The task: Line by line, give the data again exactly as it appears, but without pictures.

──────── Data records

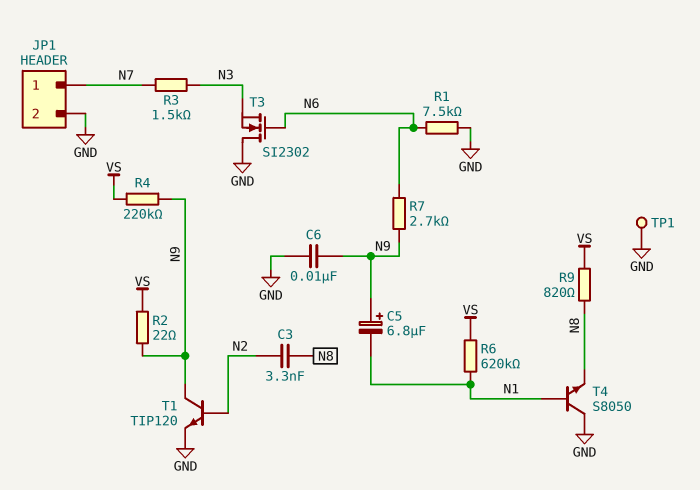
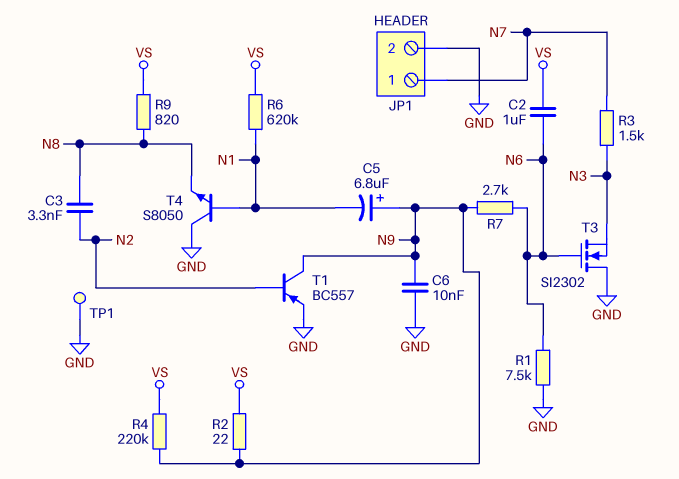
C2: none -> 1uF (N6, VS)
T1: NPN TIP120 (B N2, C N9, E GND) -> PNP BC557 (B N2, C N9, E GND)

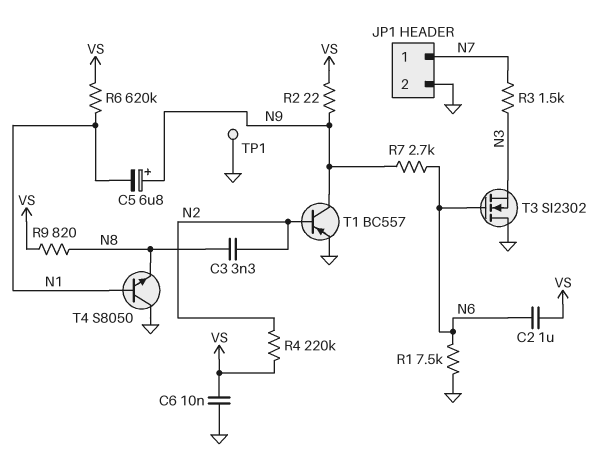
C6: 10nF (GND, N9) -> 10nF (GND, VS)
R4: 220k (N9, VS) -> 220k (N2, VS)

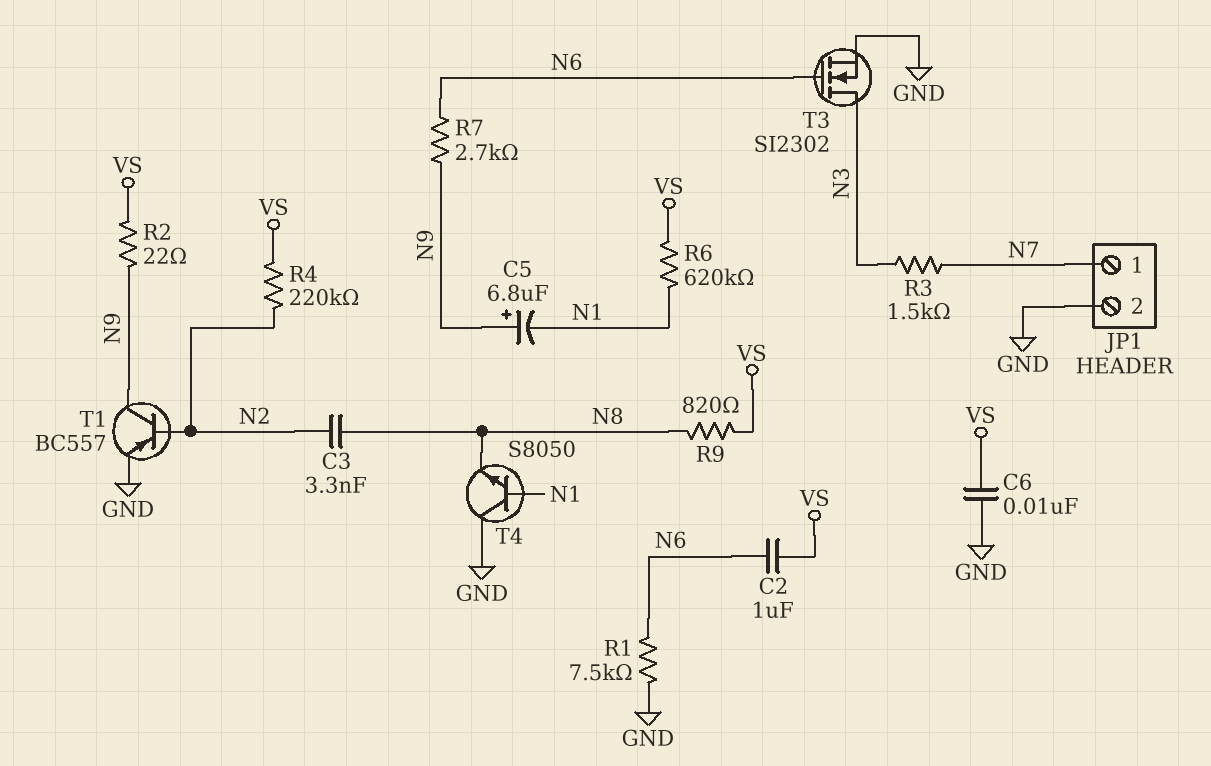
T3: NMOS SI2302 (G N6, D GND, S N3) -> NMOS SI2302 (G N6, D N3, S GND)
TP1: test point (GND) -> none

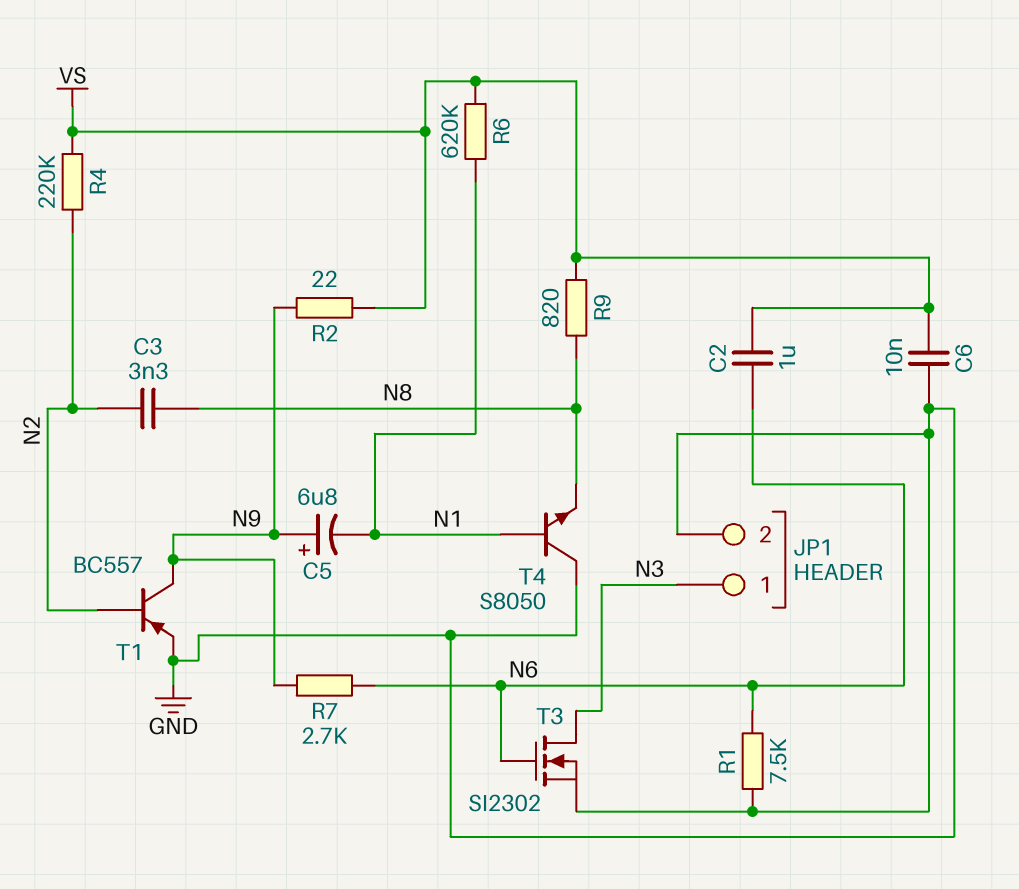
JP1 pin 1: N7 -> N3
R3: 1.5k (N3, N7) -> none

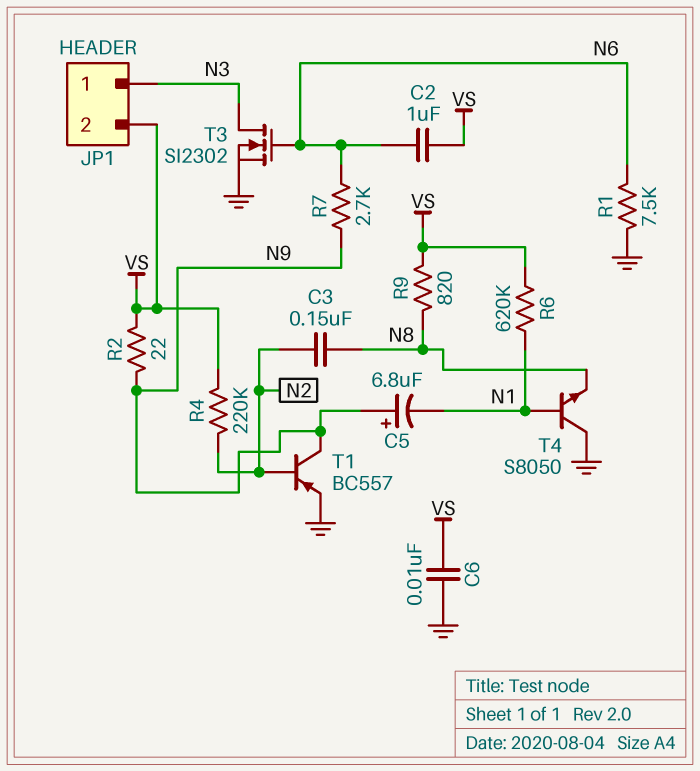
C3: 3.3nF (N2, N8) -> 150nF (N2, N8)
JP1 pin 2: GND -> VS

────────────────

Answer:
C2: none -> 1uF (N6, VS)
T1: NPN TIP120 (B N2, C N9, E GND) -> PNP BC557 (B N2, C N9, E GND)

C6: 10nF (GND, N9) -> 10nF (GND, VS)
R4: 220k (N9, VS) -> 220k (N2, VS)

T3: NMOS SI2302 (G N6, D GND, S N3) -> NMOS SI2302 (G N6, D N3, S GND)
TP1: test point (GND) -> none

JP1 pin 1: N7 -> N3
R3: 1.5k (N3, N7) -> none

C3: 3.3nF (N2, N8) -> 150nF (N2, N8)
JP1 pin 2: GND -> VS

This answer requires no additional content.